== DO THIS ==
Copy out the lines from the line with "Locate each specified" to the line with "Describe the element" verbatim, omitting the pictures.

== THE DATA ==

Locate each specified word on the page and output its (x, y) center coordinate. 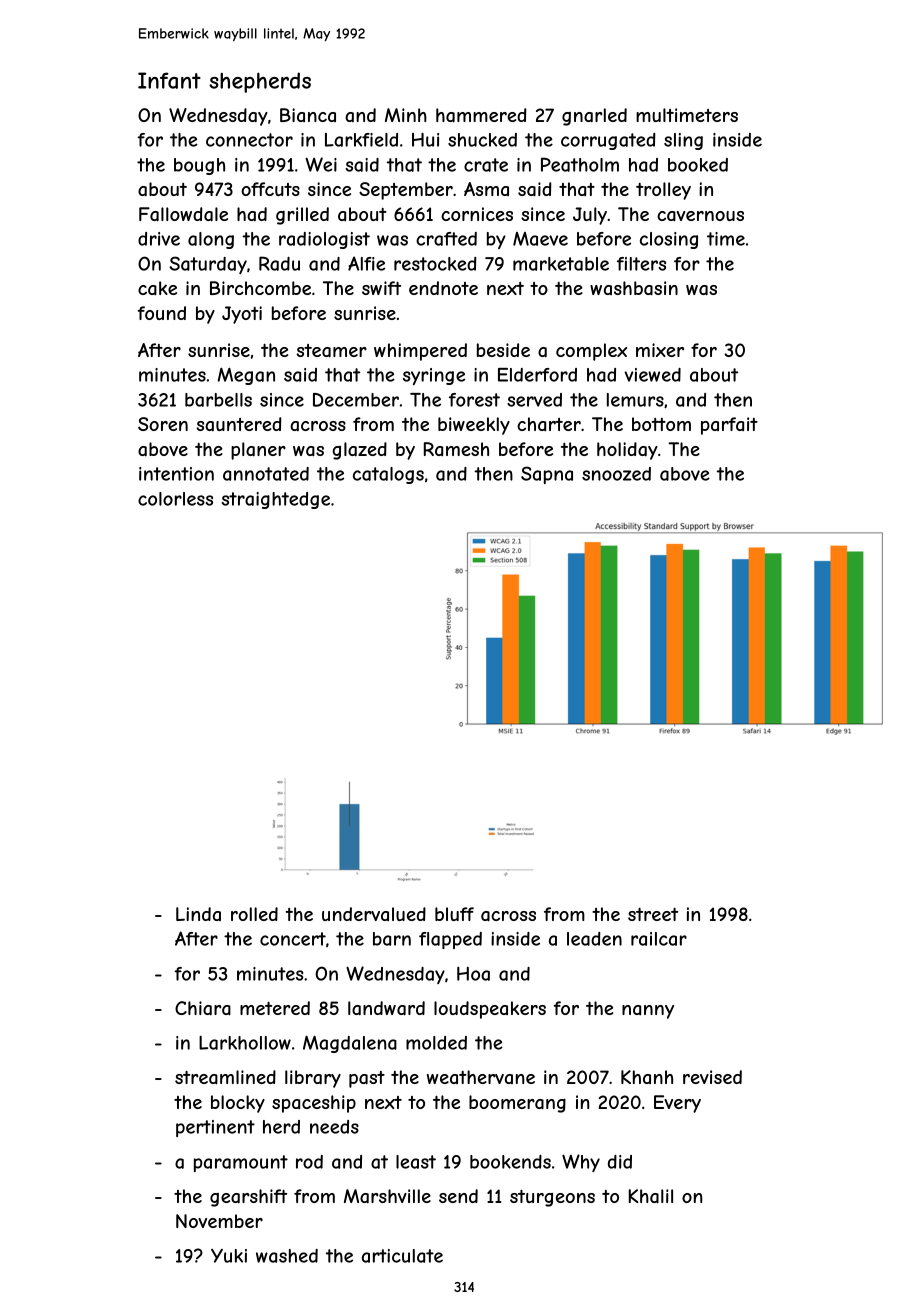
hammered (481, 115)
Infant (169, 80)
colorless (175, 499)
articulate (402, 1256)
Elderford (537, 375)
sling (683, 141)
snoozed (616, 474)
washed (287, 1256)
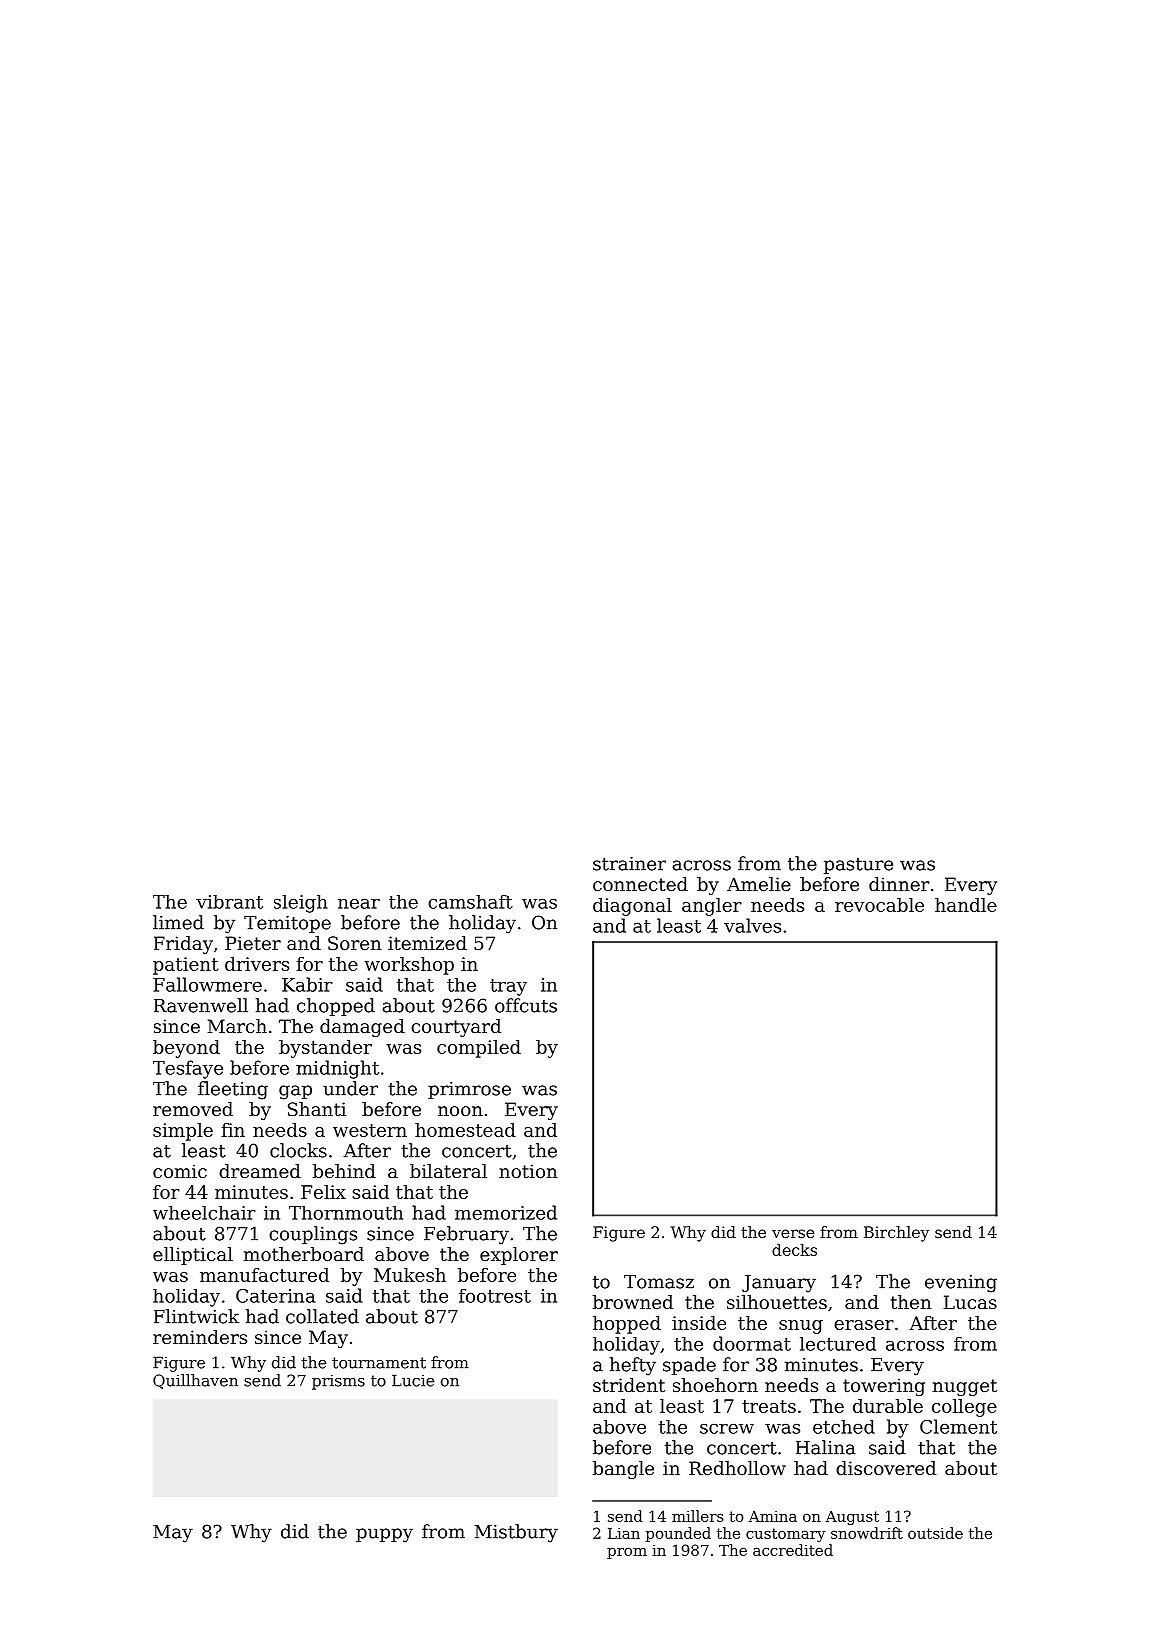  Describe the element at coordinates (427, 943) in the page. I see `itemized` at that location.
--
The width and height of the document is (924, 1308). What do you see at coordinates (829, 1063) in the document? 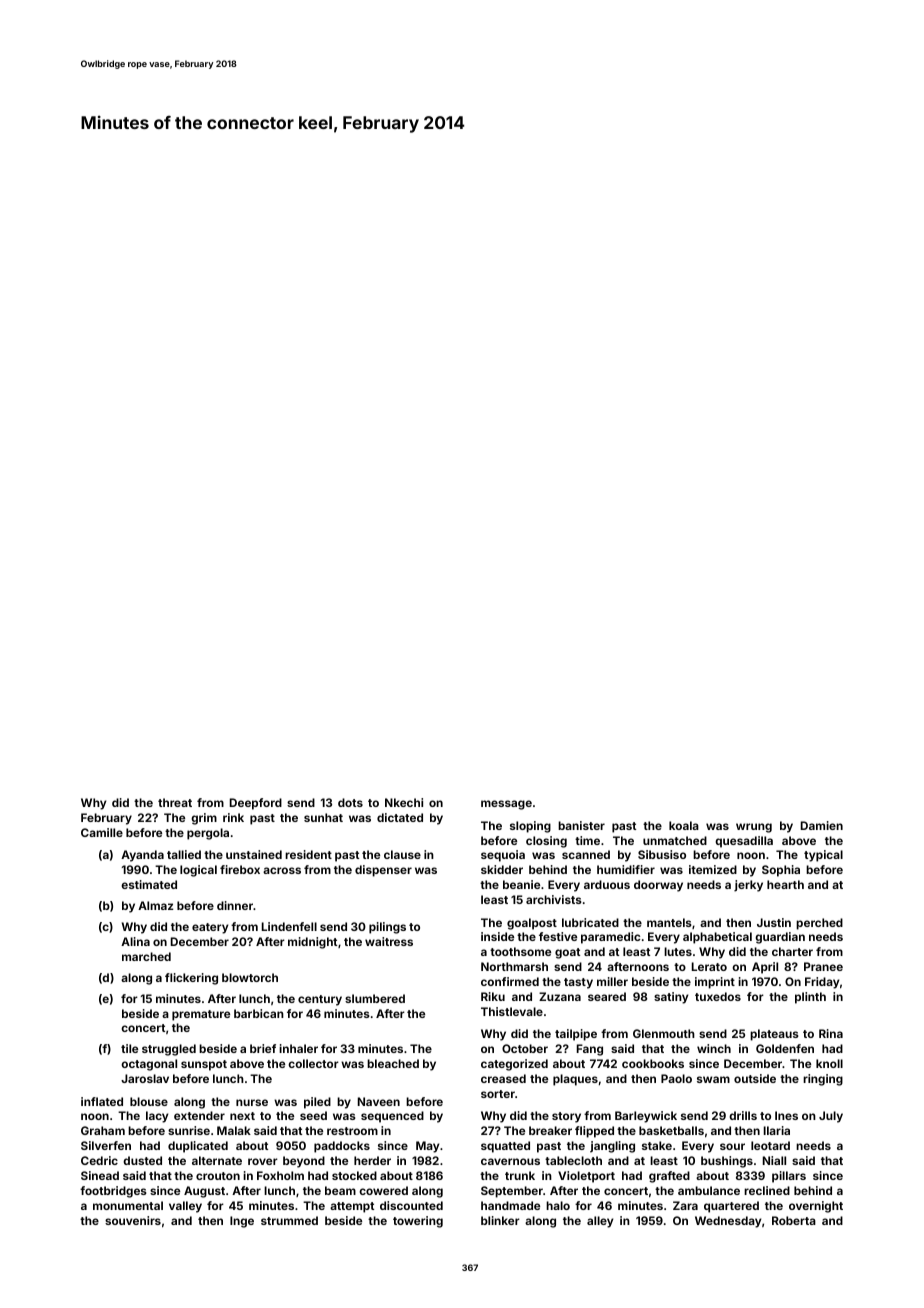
* * *
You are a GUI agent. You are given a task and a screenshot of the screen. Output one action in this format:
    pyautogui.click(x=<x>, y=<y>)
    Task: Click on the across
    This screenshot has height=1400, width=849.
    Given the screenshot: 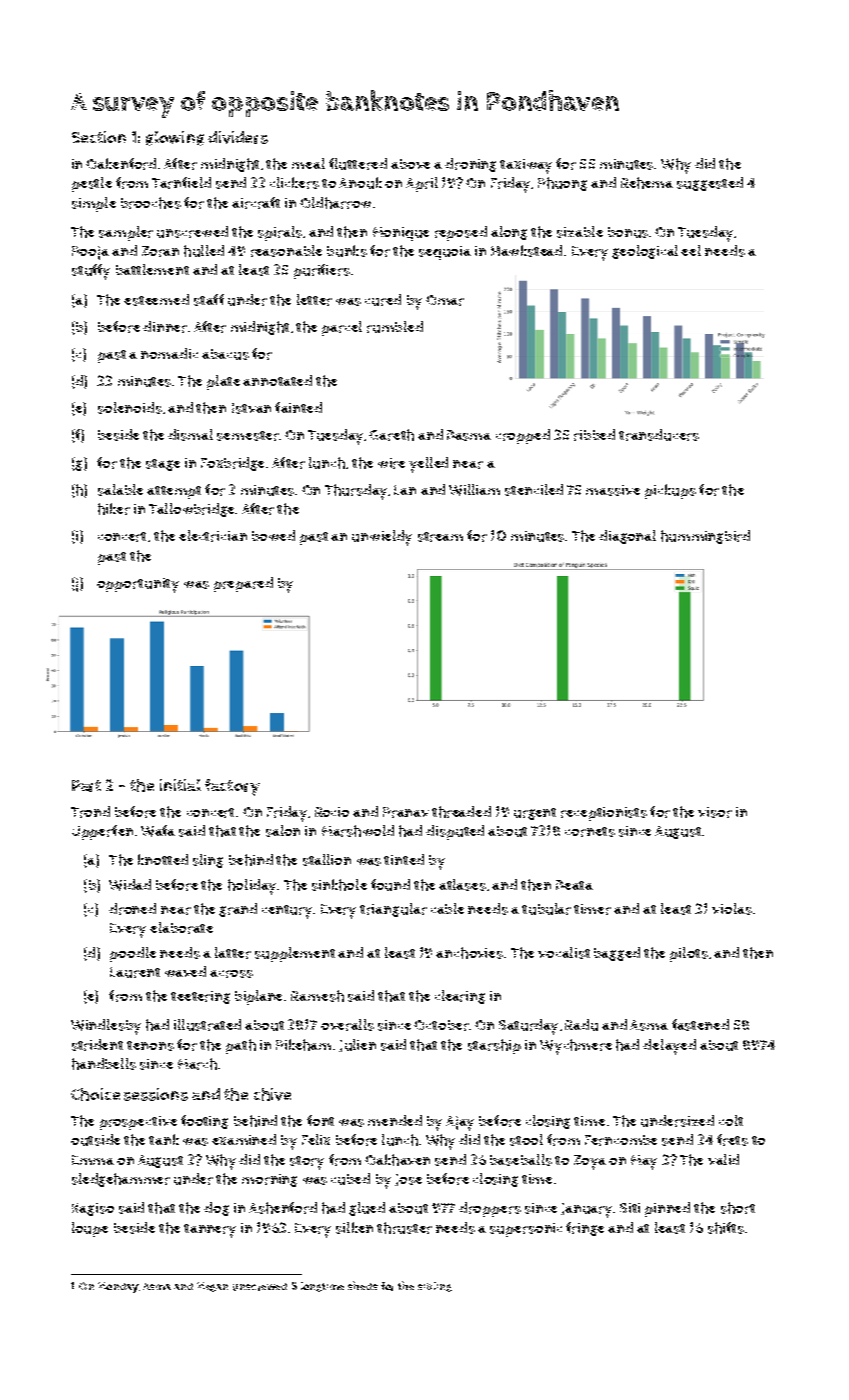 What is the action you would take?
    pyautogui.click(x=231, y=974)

== SOLVED EXERCISE ==
Locate each specified word on the page and output its (x, y) center coordinate. 
hammered (481, 115)
Infant (169, 80)
colorless (175, 499)
articulate (402, 1256)
Elderford (537, 375)
sling (683, 141)
snoozed (616, 474)
washed (287, 1256)
  Describe the element at coordinates (427, 943) in the page. I see `itemized` at that location.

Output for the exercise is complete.